** REQUIRED WORK **
Please repeat the lines below, exactly and only, from the one that holds "green line at" through the one that holds "black hexagon at".

** MATERIAL PROVIDED **
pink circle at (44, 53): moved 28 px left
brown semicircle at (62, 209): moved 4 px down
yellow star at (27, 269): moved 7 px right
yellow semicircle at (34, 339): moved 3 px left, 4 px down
...
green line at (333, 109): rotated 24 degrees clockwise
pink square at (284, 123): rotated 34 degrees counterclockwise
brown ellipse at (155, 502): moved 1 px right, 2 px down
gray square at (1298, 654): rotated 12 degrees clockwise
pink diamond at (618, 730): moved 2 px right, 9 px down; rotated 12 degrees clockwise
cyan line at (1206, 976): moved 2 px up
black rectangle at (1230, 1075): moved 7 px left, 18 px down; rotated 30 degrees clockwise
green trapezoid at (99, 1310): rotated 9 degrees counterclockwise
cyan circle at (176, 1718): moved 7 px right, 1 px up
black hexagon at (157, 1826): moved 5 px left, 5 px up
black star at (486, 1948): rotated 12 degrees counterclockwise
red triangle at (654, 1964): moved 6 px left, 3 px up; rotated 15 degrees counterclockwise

** REPLY TO THE EXERCISE **
green line at (333, 109): rotated 24 degrees clockwise
pink square at (284, 123): rotated 34 degrees counterclockwise
brown ellipse at (155, 502): moved 1 px right, 2 px down
gray square at (1298, 654): rotated 12 degrees clockwise
pink diamond at (618, 730): moved 2 px right, 9 px down; rotated 12 degrees clockwise
cyan line at (1206, 976): moved 2 px up
black rectangle at (1230, 1075): moved 7 px left, 18 px down; rotated 30 degrees clockwise
green trapezoid at (99, 1310): rotated 9 degrees counterclockwise
cyan circle at (176, 1718): moved 7 px right, 1 px up
black hexagon at (157, 1826): moved 5 px left, 5 px up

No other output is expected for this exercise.